** The problem **
The line containing "building: none -> [295,494,362,524]" marks the start of the required copy, which runs to the final line of the entries; return those lines exactly, without any pictures.

*** Begin section ***

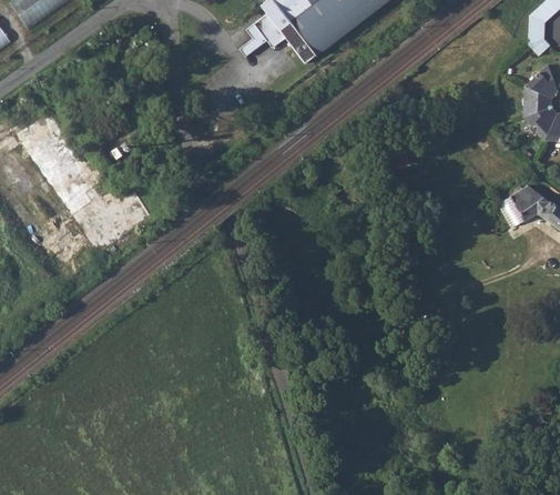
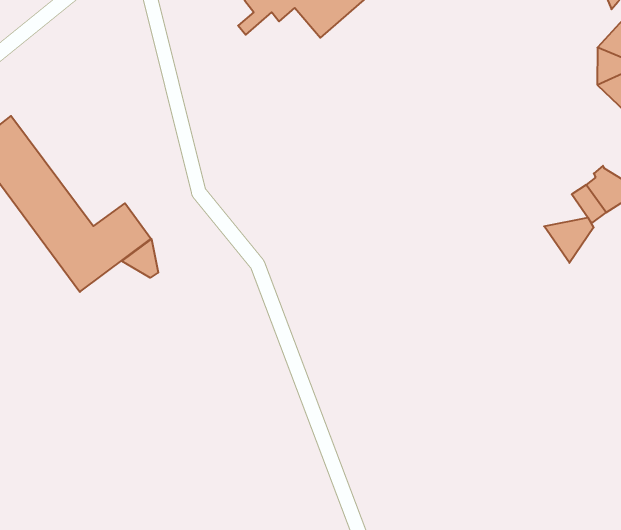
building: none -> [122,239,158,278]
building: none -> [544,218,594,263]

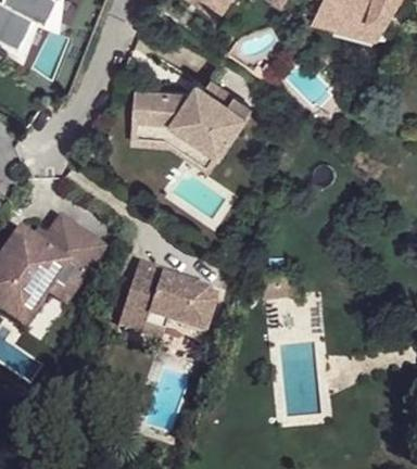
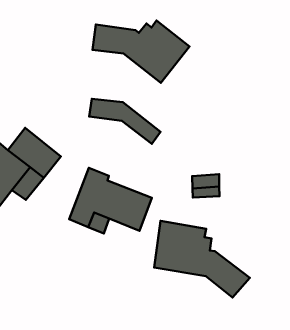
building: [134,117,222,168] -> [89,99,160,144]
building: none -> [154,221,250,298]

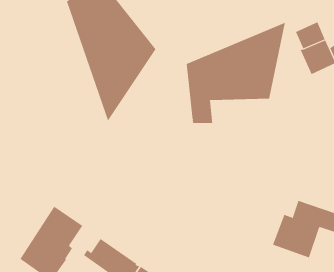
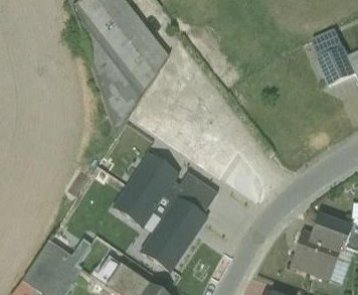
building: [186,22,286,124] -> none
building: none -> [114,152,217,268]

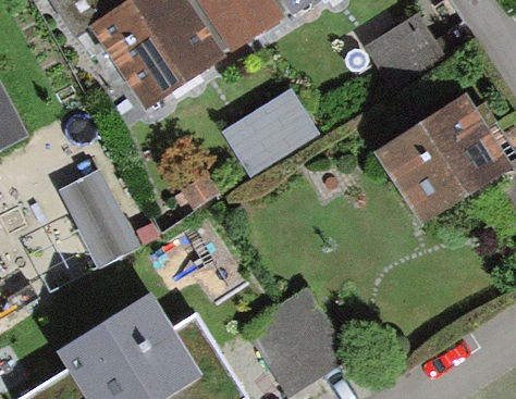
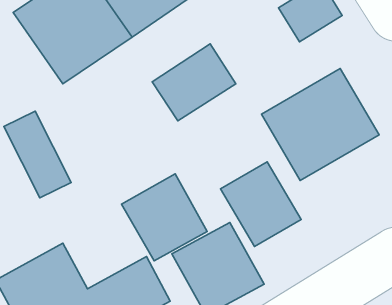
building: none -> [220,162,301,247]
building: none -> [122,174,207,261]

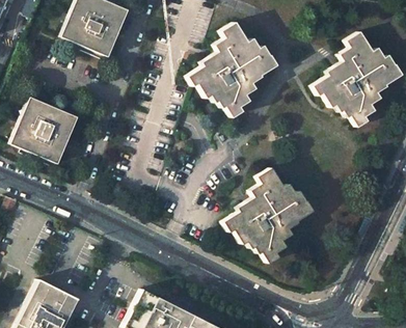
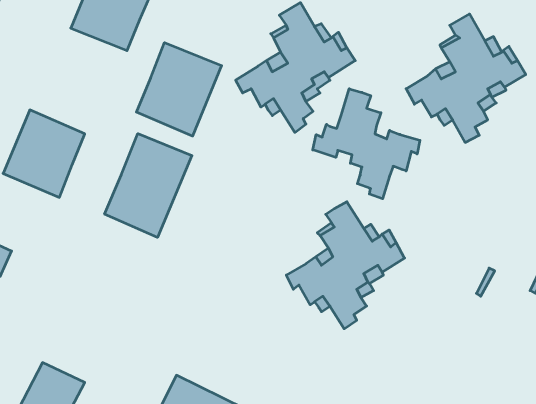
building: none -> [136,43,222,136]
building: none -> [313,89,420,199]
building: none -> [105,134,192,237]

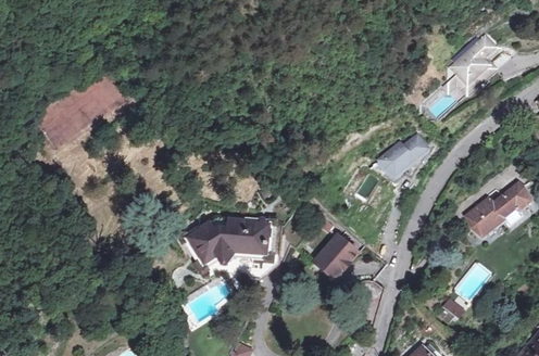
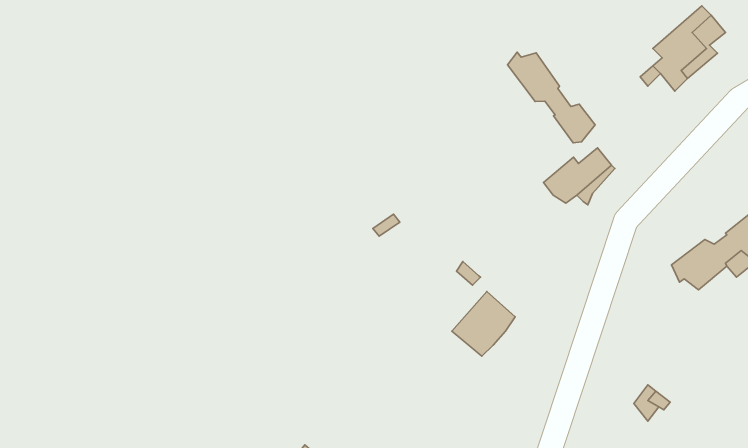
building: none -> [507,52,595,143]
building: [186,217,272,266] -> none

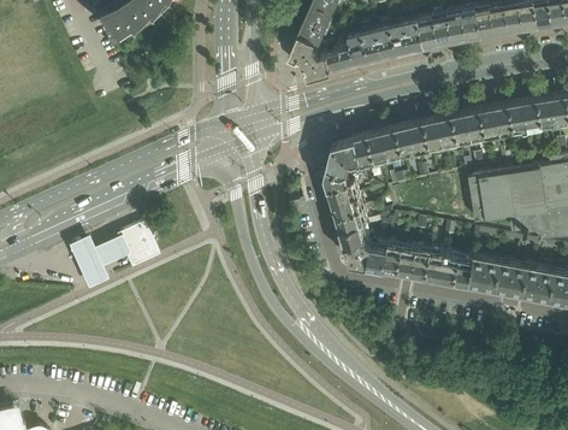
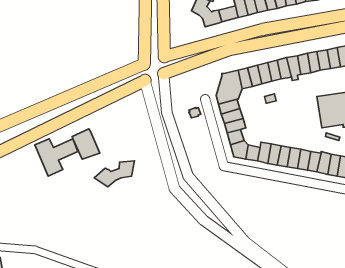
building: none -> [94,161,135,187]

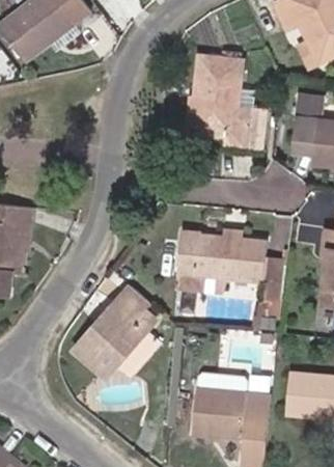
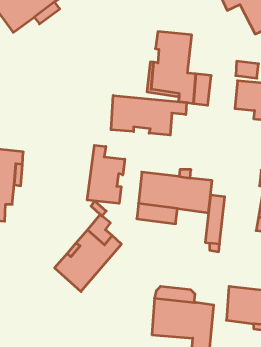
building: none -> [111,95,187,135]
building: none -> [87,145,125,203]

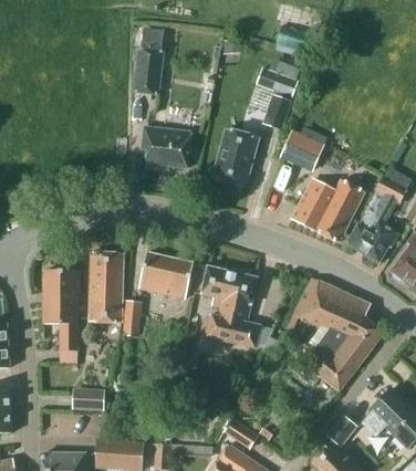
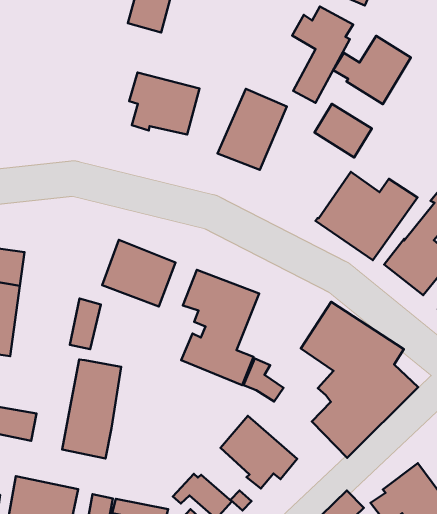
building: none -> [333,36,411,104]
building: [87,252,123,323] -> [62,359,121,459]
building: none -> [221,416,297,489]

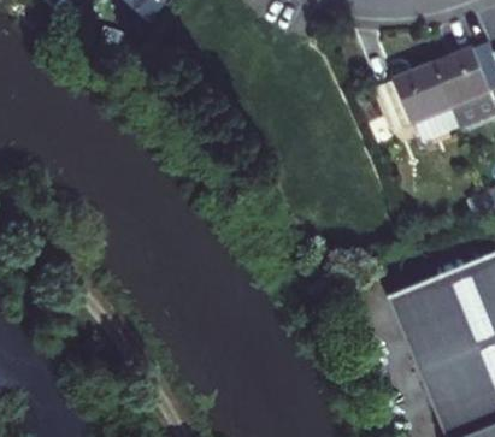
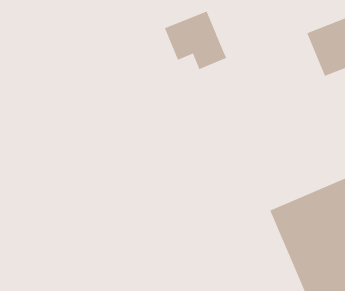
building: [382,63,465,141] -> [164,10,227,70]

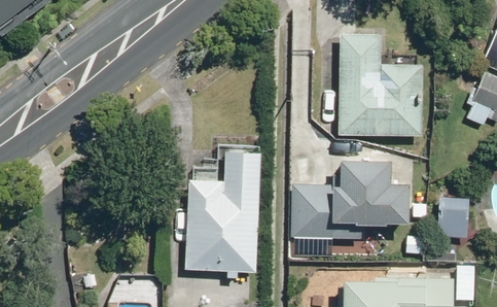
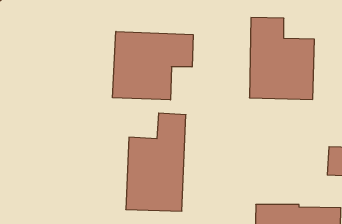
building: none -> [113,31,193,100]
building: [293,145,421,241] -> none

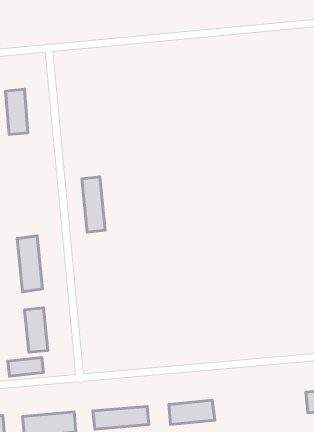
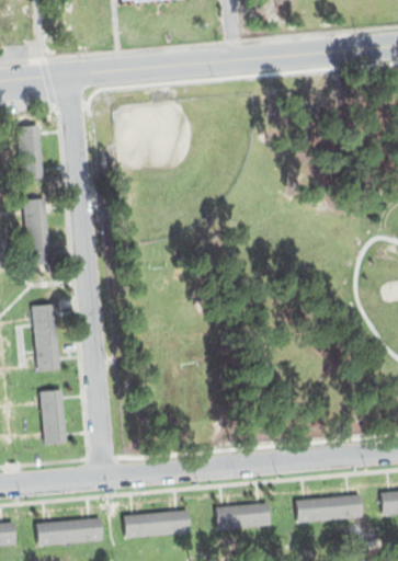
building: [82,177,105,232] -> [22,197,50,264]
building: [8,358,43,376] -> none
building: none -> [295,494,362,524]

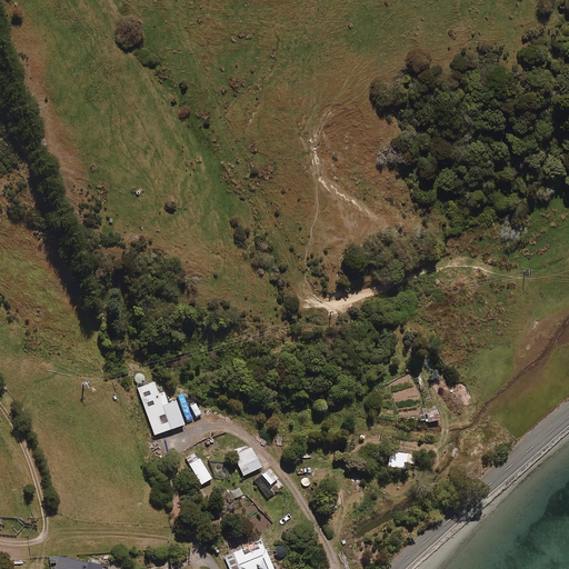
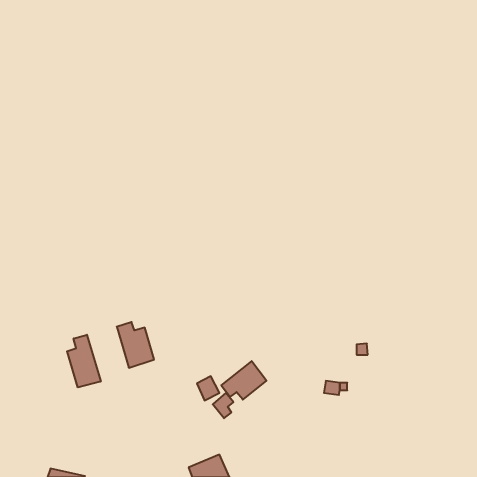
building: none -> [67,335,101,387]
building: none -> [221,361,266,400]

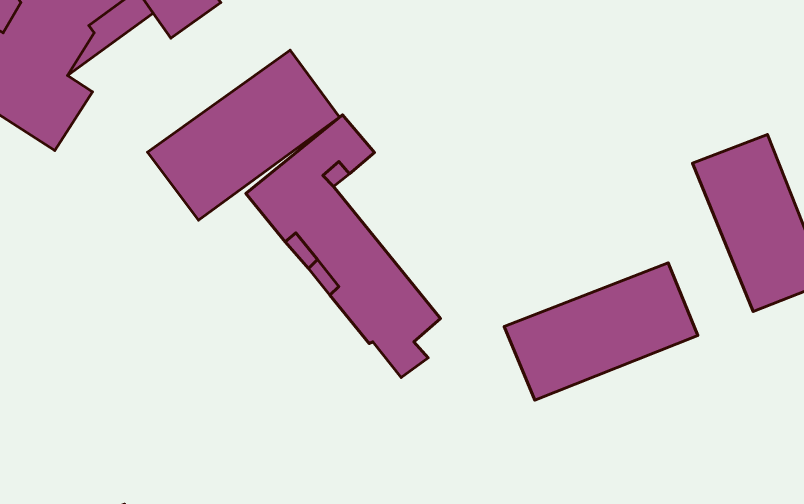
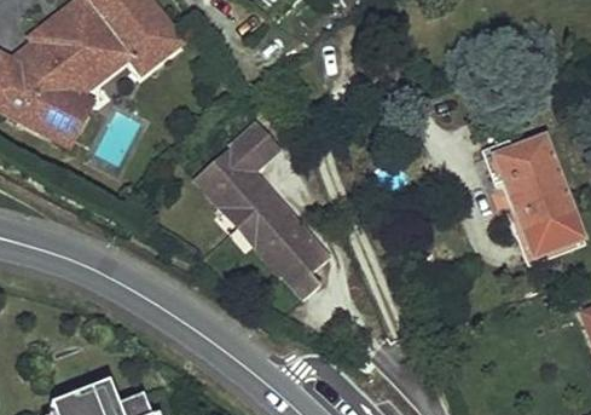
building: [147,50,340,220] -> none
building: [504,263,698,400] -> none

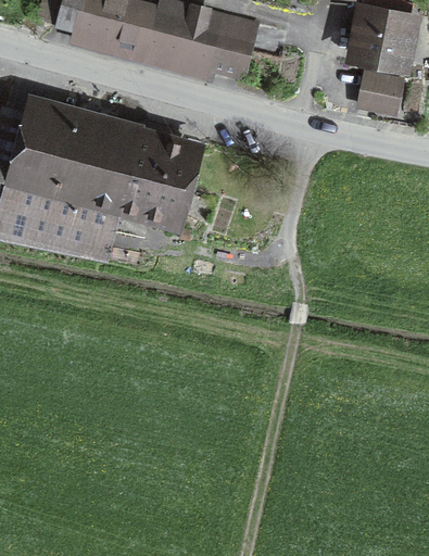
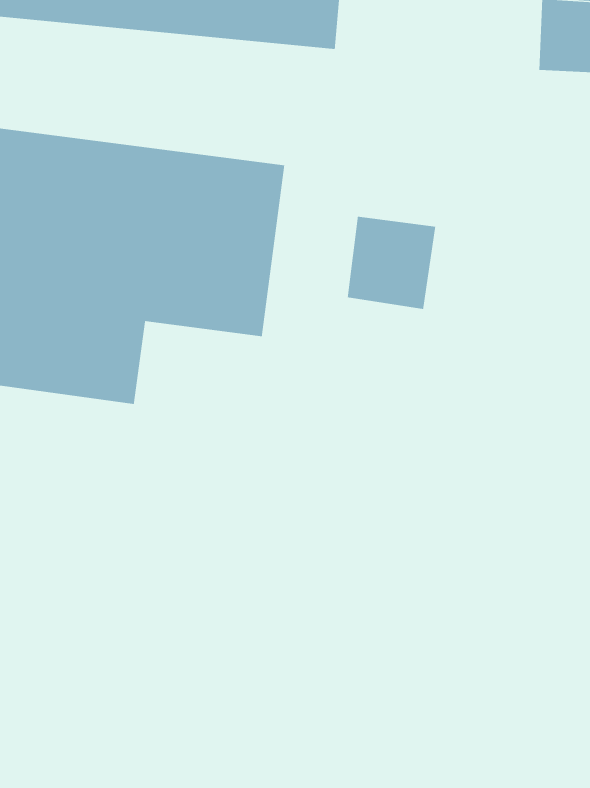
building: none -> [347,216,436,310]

*** End section ***

** Response to this exercise **
building: none -> [295,494,362,524]

building: none -> [67,335,101,387]
building: none -> [221,361,266,400]

building: [147,50,340,220] -> none
building: [504,263,698,400] -> none

building: none -> [347,216,436,310]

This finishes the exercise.